Entries supplied =>
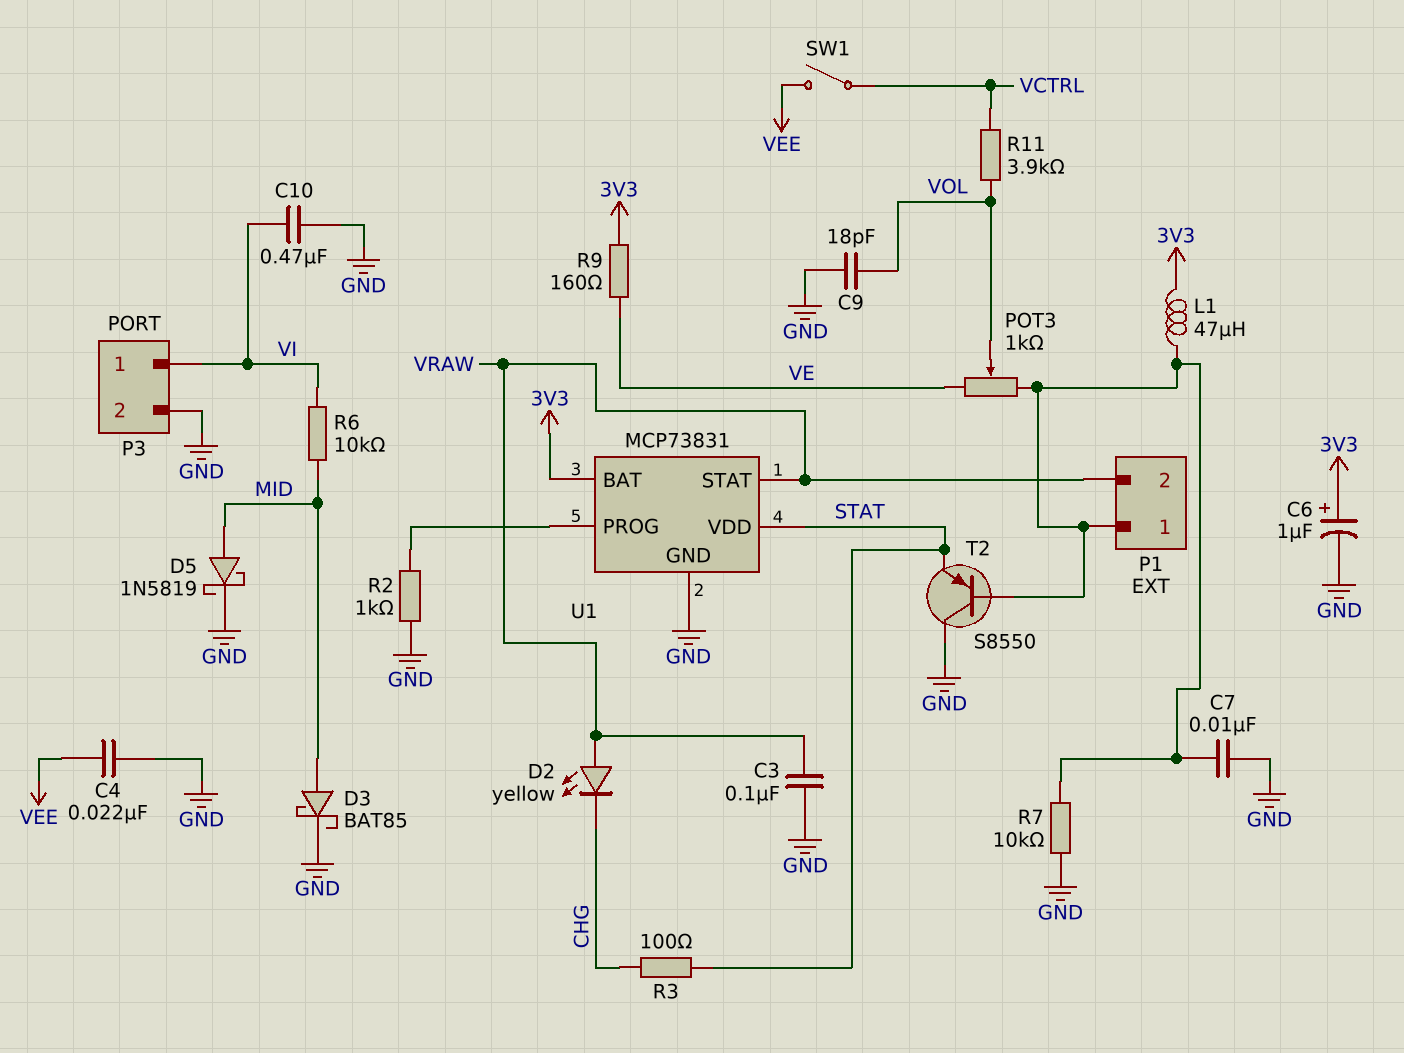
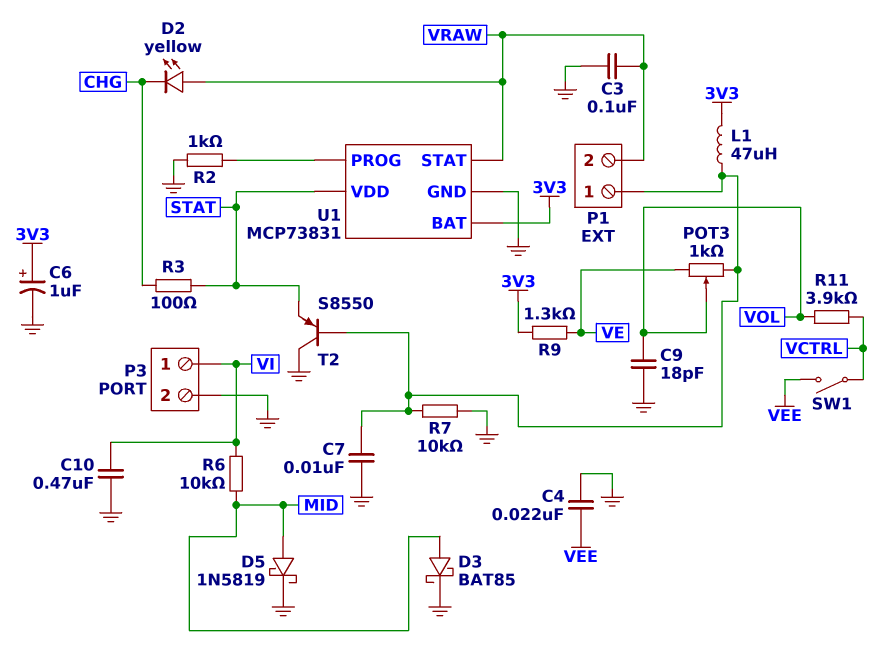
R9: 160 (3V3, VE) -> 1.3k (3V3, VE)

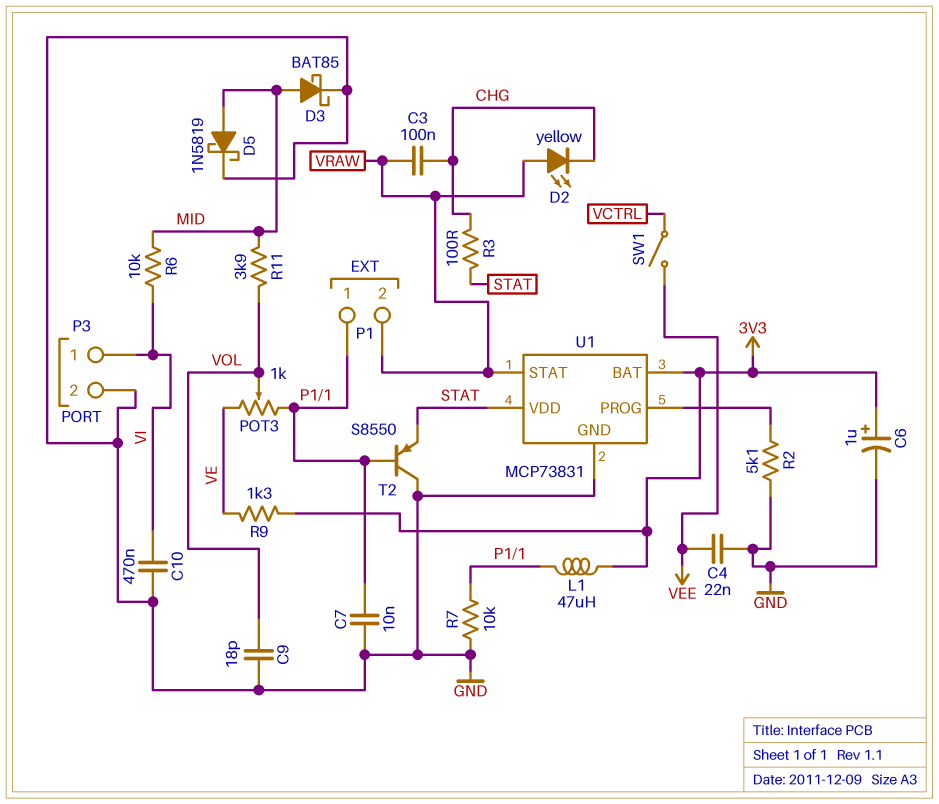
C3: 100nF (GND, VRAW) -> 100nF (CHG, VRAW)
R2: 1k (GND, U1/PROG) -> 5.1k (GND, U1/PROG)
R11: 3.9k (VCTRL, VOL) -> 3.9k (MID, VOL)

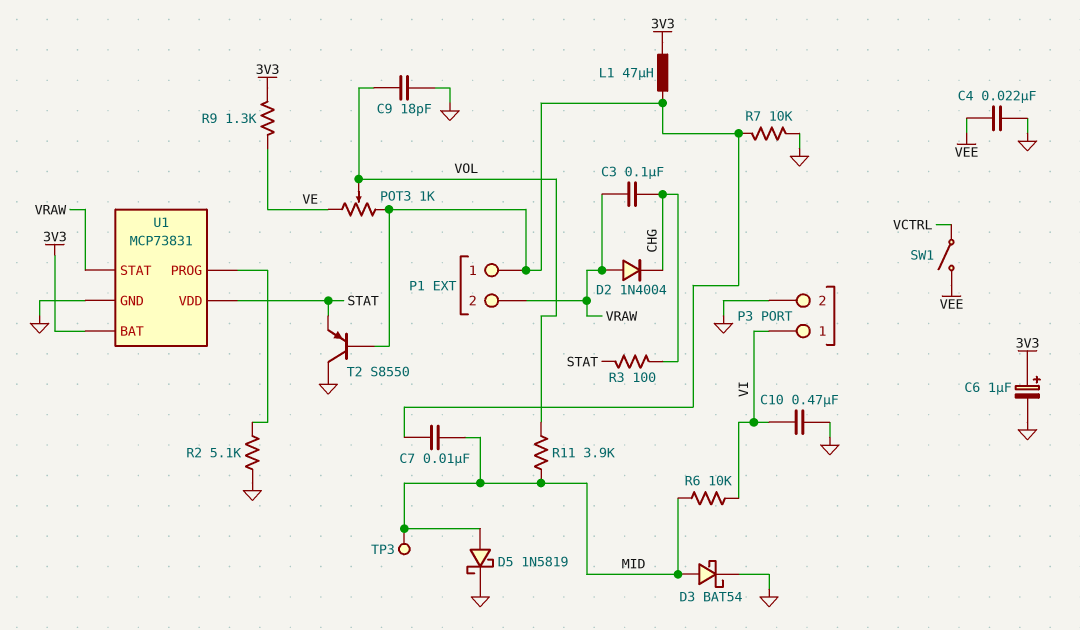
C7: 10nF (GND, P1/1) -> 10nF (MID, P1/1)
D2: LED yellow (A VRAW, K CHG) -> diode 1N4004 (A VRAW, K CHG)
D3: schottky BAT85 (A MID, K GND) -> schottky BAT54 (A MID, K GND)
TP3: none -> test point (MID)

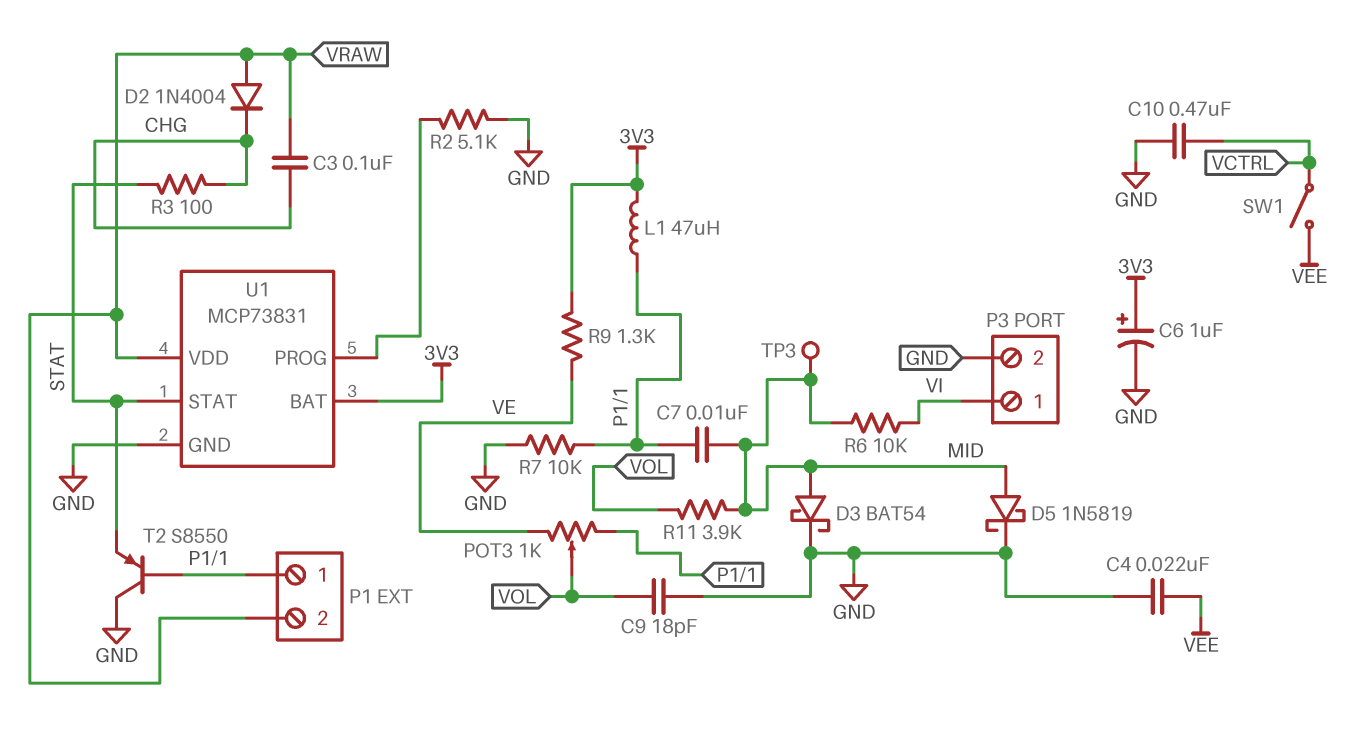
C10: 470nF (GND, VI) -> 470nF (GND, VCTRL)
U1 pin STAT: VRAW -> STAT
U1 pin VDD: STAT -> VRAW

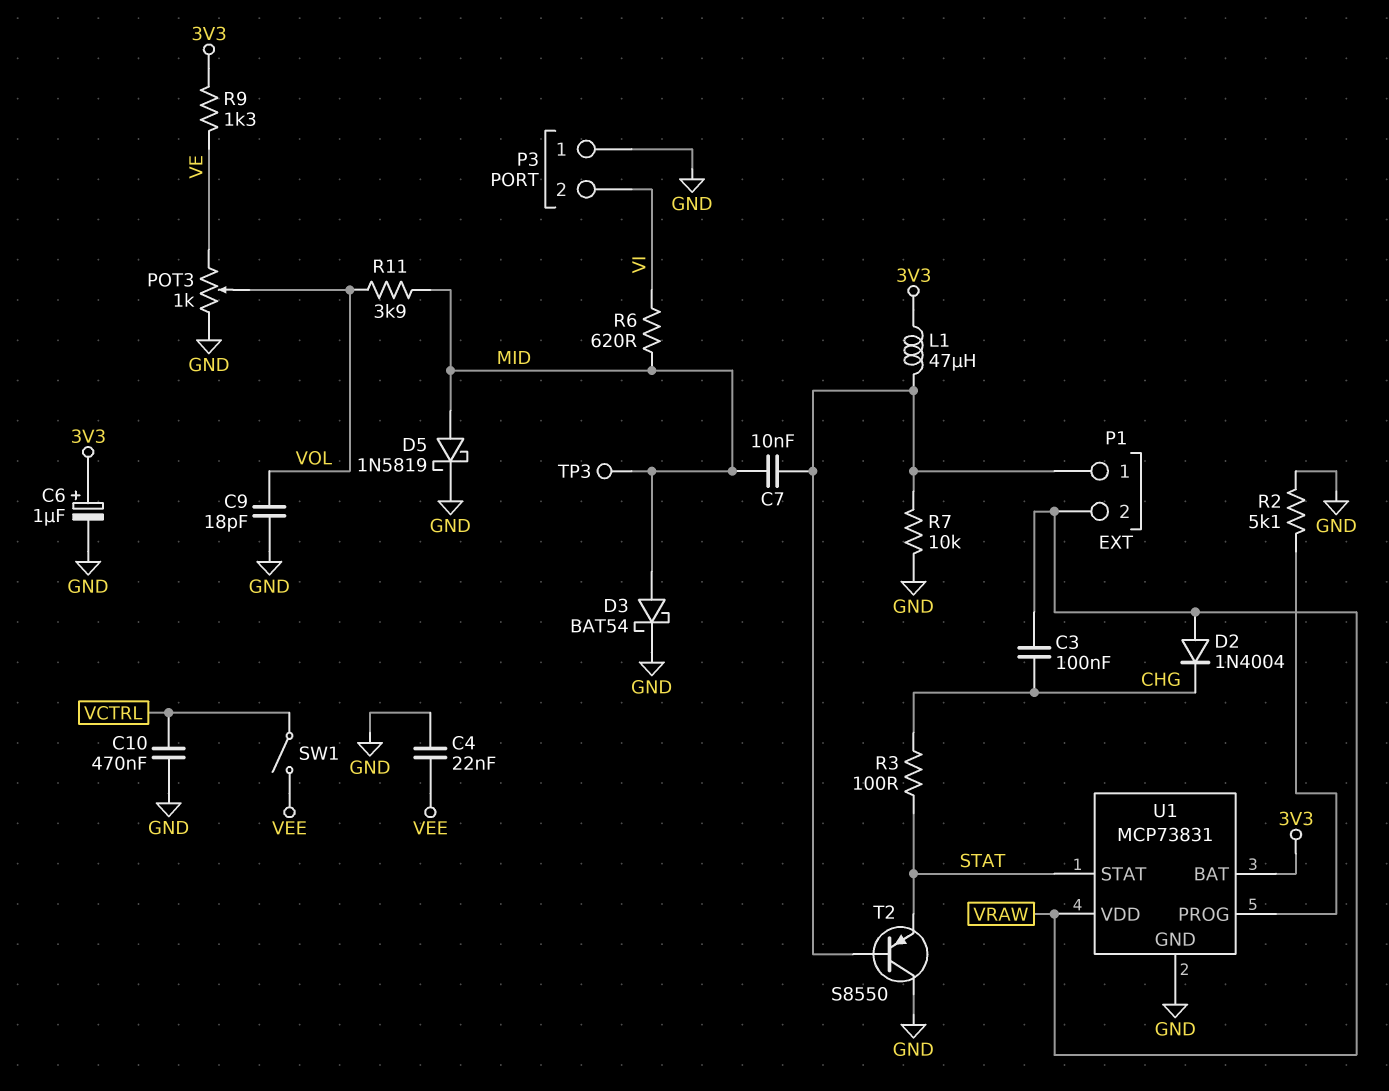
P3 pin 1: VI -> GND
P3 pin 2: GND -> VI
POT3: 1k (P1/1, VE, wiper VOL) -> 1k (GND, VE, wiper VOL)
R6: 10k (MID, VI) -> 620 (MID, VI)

What the task asks => Please write out only the lines from the one containing "P3 pin 1: VI -> GND" to the end of the records above, exactly, both ends included.

Result for this exercise =>
P3 pin 1: VI -> GND
P3 pin 2: GND -> VI
POT3: 1k (P1/1, VE, wiper VOL) -> 1k (GND, VE, wiper VOL)
R6: 10k (MID, VI) -> 620 (MID, VI)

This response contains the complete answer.